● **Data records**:
---------------

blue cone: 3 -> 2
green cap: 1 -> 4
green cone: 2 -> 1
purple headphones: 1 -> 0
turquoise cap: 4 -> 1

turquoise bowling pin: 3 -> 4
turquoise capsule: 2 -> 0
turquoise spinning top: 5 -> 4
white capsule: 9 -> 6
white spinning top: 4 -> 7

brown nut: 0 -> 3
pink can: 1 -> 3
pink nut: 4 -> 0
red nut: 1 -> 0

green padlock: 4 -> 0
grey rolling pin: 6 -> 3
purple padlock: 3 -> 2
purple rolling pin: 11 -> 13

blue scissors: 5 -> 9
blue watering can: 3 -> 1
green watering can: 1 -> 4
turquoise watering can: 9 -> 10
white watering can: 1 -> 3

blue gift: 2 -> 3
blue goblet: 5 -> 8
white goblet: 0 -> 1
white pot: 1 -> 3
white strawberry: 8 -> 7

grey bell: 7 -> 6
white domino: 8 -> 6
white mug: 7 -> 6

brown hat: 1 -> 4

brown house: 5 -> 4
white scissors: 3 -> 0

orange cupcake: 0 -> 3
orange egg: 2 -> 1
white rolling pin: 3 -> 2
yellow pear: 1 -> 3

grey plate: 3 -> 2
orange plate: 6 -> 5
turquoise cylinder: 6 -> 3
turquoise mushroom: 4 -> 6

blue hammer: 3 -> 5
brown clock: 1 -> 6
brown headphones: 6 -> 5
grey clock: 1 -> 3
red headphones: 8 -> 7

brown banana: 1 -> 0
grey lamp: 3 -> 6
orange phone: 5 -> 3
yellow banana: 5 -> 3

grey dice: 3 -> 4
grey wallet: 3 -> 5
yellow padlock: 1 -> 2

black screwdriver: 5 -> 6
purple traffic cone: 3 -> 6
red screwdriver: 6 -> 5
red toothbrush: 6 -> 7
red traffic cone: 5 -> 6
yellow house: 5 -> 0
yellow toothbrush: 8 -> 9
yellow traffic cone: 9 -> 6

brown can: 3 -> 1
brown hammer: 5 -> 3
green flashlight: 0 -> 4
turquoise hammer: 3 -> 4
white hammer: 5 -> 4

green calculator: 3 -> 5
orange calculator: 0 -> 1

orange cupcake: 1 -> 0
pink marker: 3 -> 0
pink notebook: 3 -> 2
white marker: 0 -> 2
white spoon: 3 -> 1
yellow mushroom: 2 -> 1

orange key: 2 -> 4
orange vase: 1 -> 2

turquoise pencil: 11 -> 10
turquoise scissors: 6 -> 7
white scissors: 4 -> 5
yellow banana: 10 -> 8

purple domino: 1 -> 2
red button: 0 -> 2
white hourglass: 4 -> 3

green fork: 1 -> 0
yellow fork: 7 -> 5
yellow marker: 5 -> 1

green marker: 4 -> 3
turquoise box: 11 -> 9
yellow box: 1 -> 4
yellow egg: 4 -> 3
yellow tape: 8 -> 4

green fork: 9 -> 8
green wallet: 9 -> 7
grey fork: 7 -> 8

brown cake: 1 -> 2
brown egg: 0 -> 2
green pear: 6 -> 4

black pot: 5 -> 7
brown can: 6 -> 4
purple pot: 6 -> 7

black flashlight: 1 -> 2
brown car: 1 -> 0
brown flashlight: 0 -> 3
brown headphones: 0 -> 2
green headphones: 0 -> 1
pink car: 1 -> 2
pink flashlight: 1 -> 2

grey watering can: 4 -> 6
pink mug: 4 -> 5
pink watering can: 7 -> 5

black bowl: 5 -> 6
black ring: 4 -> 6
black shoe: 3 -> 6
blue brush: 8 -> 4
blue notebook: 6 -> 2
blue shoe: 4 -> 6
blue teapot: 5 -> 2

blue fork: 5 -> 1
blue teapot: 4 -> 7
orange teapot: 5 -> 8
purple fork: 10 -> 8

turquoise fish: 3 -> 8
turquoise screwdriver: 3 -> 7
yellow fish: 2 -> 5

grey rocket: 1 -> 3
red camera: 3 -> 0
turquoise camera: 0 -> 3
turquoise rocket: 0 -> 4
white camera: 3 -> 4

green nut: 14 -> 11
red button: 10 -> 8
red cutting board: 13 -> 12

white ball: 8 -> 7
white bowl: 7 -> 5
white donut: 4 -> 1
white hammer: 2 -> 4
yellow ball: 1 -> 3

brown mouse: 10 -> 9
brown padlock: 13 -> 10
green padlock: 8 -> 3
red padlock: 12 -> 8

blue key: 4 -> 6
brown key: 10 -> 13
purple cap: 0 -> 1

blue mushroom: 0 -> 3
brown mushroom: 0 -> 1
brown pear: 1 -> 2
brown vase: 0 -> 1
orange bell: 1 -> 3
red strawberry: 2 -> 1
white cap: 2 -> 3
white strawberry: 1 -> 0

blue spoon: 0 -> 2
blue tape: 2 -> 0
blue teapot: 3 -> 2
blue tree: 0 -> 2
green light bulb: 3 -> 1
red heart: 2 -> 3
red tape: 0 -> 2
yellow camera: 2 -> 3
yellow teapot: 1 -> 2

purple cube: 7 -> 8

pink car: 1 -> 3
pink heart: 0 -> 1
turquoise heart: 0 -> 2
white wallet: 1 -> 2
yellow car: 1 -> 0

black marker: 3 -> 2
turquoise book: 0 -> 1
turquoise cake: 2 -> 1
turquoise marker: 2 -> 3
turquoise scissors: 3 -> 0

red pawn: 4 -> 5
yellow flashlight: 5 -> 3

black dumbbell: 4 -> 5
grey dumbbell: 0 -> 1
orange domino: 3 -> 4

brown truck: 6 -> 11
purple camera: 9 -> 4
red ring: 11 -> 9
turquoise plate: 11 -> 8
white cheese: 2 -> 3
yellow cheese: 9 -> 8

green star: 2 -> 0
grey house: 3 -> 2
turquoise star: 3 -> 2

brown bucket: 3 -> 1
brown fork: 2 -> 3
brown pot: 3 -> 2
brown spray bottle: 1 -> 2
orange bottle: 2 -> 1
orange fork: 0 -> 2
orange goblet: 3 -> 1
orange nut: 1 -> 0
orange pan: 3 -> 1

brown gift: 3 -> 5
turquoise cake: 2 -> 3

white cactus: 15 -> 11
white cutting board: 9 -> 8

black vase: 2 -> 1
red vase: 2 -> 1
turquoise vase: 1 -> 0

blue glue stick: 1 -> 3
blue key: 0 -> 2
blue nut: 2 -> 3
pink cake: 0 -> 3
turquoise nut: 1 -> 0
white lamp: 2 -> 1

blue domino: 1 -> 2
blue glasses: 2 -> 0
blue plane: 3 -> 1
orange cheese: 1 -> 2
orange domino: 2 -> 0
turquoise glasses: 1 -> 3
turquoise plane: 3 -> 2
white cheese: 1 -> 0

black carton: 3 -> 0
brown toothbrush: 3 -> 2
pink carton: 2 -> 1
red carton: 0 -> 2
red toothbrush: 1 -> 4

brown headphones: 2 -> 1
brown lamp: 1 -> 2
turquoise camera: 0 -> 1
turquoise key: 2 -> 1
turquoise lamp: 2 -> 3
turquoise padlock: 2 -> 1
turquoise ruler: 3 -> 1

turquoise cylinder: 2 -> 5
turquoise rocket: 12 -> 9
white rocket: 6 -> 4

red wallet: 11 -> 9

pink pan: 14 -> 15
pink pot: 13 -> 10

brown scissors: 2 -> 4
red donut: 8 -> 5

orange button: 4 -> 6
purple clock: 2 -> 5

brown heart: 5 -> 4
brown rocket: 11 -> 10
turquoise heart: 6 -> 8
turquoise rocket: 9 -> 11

---------------

● **WHAT YOU SHOULD DO**:
Your response must consist of every line above, reproduced exactly.

● **OUTPUT FOR THIS EXERCISE**:
blue cone: 3 -> 2
green cap: 1 -> 4
green cone: 2 -> 1
purple headphones: 1 -> 0
turquoise cap: 4 -> 1

turquoise bowling pin: 3 -> 4
turquoise capsule: 2 -> 0
turquoise spinning top: 5 -> 4
white capsule: 9 -> 6
white spinning top: 4 -> 7

brown nut: 0 -> 3
pink can: 1 -> 3
pink nut: 4 -> 0
red nut: 1 -> 0

green padlock: 4 -> 0
grey rolling pin: 6 -> 3
purple padlock: 3 -> 2
purple rolling pin: 11 -> 13

blue scissors: 5 -> 9
blue watering can: 3 -> 1
green watering can: 1 -> 4
turquoise watering can: 9 -> 10
white watering can: 1 -> 3

blue gift: 2 -> 3
blue goblet: 5 -> 8
white goblet: 0 -> 1
white pot: 1 -> 3
white strawberry: 8 -> 7

grey bell: 7 -> 6
white domino: 8 -> 6
white mug: 7 -> 6

brown hat: 1 -> 4

brown house: 5 -> 4
white scissors: 3 -> 0

orange cupcake: 0 -> 3
orange egg: 2 -> 1
white rolling pin: 3 -> 2
yellow pear: 1 -> 3

grey plate: 3 -> 2
orange plate: 6 -> 5
turquoise cylinder: 6 -> 3
turquoise mushroom: 4 -> 6

blue hammer: 3 -> 5
brown clock: 1 -> 6
brown headphones: 6 -> 5
grey clock: 1 -> 3
red headphones: 8 -> 7

brown banana: 1 -> 0
grey lamp: 3 -> 6
orange phone: 5 -> 3
yellow banana: 5 -> 3

grey dice: 3 -> 4
grey wallet: 3 -> 5
yellow padlock: 1 -> 2

black screwdriver: 5 -> 6
purple traffic cone: 3 -> 6
red screwdriver: 6 -> 5
red toothbrush: 6 -> 7
red traffic cone: 5 -> 6
yellow house: 5 -> 0
yellow toothbrush: 8 -> 9
yellow traffic cone: 9 -> 6

brown can: 3 -> 1
brown hammer: 5 -> 3
green flashlight: 0 -> 4
turquoise hammer: 3 -> 4
white hammer: 5 -> 4

green calculator: 3 -> 5
orange calculator: 0 -> 1

orange cupcake: 1 -> 0
pink marker: 3 -> 0
pink notebook: 3 -> 2
white marker: 0 -> 2
white spoon: 3 -> 1
yellow mushroom: 2 -> 1

orange key: 2 -> 4
orange vase: 1 -> 2

turquoise pencil: 11 -> 10
turquoise scissors: 6 -> 7
white scissors: 4 -> 5
yellow banana: 10 -> 8

purple domino: 1 -> 2
red button: 0 -> 2
white hourglass: 4 -> 3

green fork: 1 -> 0
yellow fork: 7 -> 5
yellow marker: 5 -> 1

green marker: 4 -> 3
turquoise box: 11 -> 9
yellow box: 1 -> 4
yellow egg: 4 -> 3
yellow tape: 8 -> 4

green fork: 9 -> 8
green wallet: 9 -> 7
grey fork: 7 -> 8

brown cake: 1 -> 2
brown egg: 0 -> 2
green pear: 6 -> 4

black pot: 5 -> 7
brown can: 6 -> 4
purple pot: 6 -> 7

black flashlight: 1 -> 2
brown car: 1 -> 0
brown flashlight: 0 -> 3
brown headphones: 0 -> 2
green headphones: 0 -> 1
pink car: 1 -> 2
pink flashlight: 1 -> 2

grey watering can: 4 -> 6
pink mug: 4 -> 5
pink watering can: 7 -> 5

black bowl: 5 -> 6
black ring: 4 -> 6
black shoe: 3 -> 6
blue brush: 8 -> 4
blue notebook: 6 -> 2
blue shoe: 4 -> 6
blue teapot: 5 -> 2

blue fork: 5 -> 1
blue teapot: 4 -> 7
orange teapot: 5 -> 8
purple fork: 10 -> 8

turquoise fish: 3 -> 8
turquoise screwdriver: 3 -> 7
yellow fish: 2 -> 5

grey rocket: 1 -> 3
red camera: 3 -> 0
turquoise camera: 0 -> 3
turquoise rocket: 0 -> 4
white camera: 3 -> 4

green nut: 14 -> 11
red button: 10 -> 8
red cutting board: 13 -> 12

white ball: 8 -> 7
white bowl: 7 -> 5
white donut: 4 -> 1
white hammer: 2 -> 4
yellow ball: 1 -> 3

brown mouse: 10 -> 9
brown padlock: 13 -> 10
green padlock: 8 -> 3
red padlock: 12 -> 8

blue key: 4 -> 6
brown key: 10 -> 13
purple cap: 0 -> 1

blue mushroom: 0 -> 3
brown mushroom: 0 -> 1
brown pear: 1 -> 2
brown vase: 0 -> 1
orange bell: 1 -> 3
red strawberry: 2 -> 1
white cap: 2 -> 3
white strawberry: 1 -> 0

blue spoon: 0 -> 2
blue tape: 2 -> 0
blue teapot: 3 -> 2
blue tree: 0 -> 2
green light bulb: 3 -> 1
red heart: 2 -> 3
red tape: 0 -> 2
yellow camera: 2 -> 3
yellow teapot: 1 -> 2

purple cube: 7 -> 8

pink car: 1 -> 3
pink heart: 0 -> 1
turquoise heart: 0 -> 2
white wallet: 1 -> 2
yellow car: 1 -> 0

black marker: 3 -> 2
turquoise book: 0 -> 1
turquoise cake: 2 -> 1
turquoise marker: 2 -> 3
turquoise scissors: 3 -> 0

red pawn: 4 -> 5
yellow flashlight: 5 -> 3

black dumbbell: 4 -> 5
grey dumbbell: 0 -> 1
orange domino: 3 -> 4

brown truck: 6 -> 11
purple camera: 9 -> 4
red ring: 11 -> 9
turquoise plate: 11 -> 8
white cheese: 2 -> 3
yellow cheese: 9 -> 8

green star: 2 -> 0
grey house: 3 -> 2
turquoise star: 3 -> 2

brown bucket: 3 -> 1
brown fork: 2 -> 3
brown pot: 3 -> 2
brown spray bottle: 1 -> 2
orange bottle: 2 -> 1
orange fork: 0 -> 2
orange goblet: 3 -> 1
orange nut: 1 -> 0
orange pan: 3 -> 1

brown gift: 3 -> 5
turquoise cake: 2 -> 3

white cactus: 15 -> 11
white cutting board: 9 -> 8

black vase: 2 -> 1
red vase: 2 -> 1
turquoise vase: 1 -> 0

blue glue stick: 1 -> 3
blue key: 0 -> 2
blue nut: 2 -> 3
pink cake: 0 -> 3
turquoise nut: 1 -> 0
white lamp: 2 -> 1

blue domino: 1 -> 2
blue glasses: 2 -> 0
blue plane: 3 -> 1
orange cheese: 1 -> 2
orange domino: 2 -> 0
turquoise glasses: 1 -> 3
turquoise plane: 3 -> 2
white cheese: 1 -> 0

black carton: 3 -> 0
brown toothbrush: 3 -> 2
pink carton: 2 -> 1
red carton: 0 -> 2
red toothbrush: 1 -> 4

brown headphones: 2 -> 1
brown lamp: 1 -> 2
turquoise camera: 0 -> 1
turquoise key: 2 -> 1
turquoise lamp: 2 -> 3
turquoise padlock: 2 -> 1
turquoise ruler: 3 -> 1

turquoise cylinder: 2 -> 5
turquoise rocket: 12 -> 9
white rocket: 6 -> 4

red wallet: 11 -> 9

pink pan: 14 -> 15
pink pot: 13 -> 10

brown scissors: 2 -> 4
red donut: 8 -> 5

orange button: 4 -> 6
purple clock: 2 -> 5

brown heart: 5 -> 4
brown rocket: 11 -> 10
turquoise heart: 6 -> 8
turquoise rocket: 9 -> 11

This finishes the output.